▶ **Task to carry out**
Show each line of the data below that has the string "black" in it.

★ ★ ★

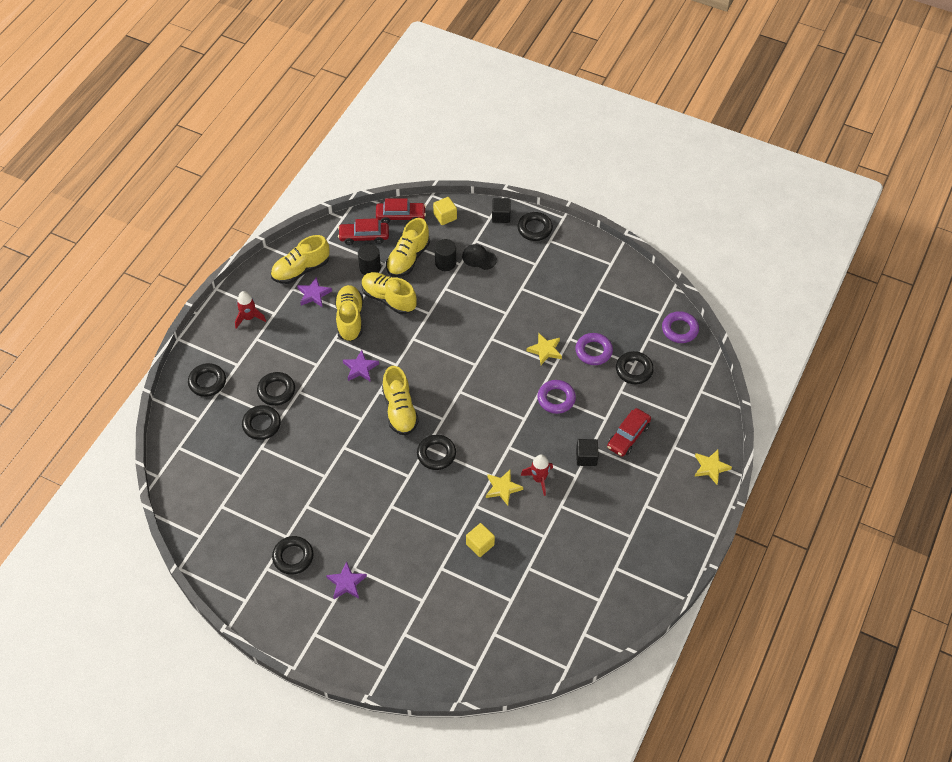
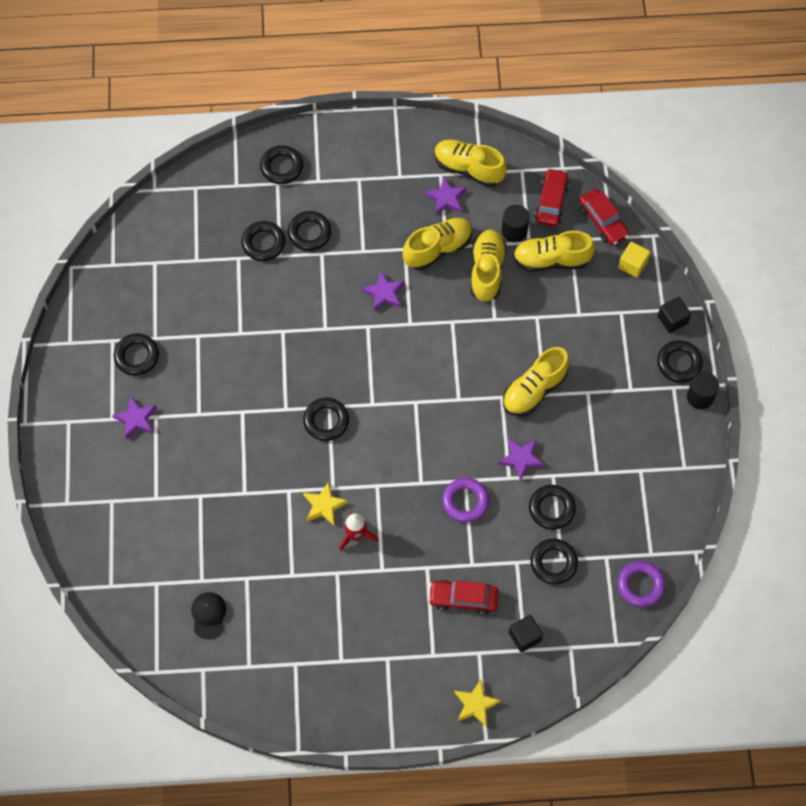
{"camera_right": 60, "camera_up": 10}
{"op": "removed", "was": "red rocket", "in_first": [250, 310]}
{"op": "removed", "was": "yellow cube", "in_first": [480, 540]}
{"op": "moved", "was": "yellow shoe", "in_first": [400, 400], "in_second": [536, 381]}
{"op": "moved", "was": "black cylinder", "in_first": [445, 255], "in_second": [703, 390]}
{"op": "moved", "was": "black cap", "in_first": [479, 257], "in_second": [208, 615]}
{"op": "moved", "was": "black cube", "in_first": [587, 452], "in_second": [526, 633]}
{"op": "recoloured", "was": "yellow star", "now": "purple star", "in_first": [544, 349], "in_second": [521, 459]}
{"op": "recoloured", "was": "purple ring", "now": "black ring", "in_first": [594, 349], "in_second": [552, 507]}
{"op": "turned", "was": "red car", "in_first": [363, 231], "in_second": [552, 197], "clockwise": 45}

★ ★ ★

▶ **Completed exercise**
{"op": "moved", "was": "black cylinder", "in_first": [445, 255], "in_second": [703, 390]}
{"op": "moved", "was": "black cap", "in_first": [479, 257], "in_second": [208, 615]}
{"op": "moved", "was": "black cube", "in_first": [587, 452], "in_second": [526, 633]}
{"op": "recoloured", "was": "purple ring", "now": "black ring", "in_first": [594, 349], "in_second": [552, 507]}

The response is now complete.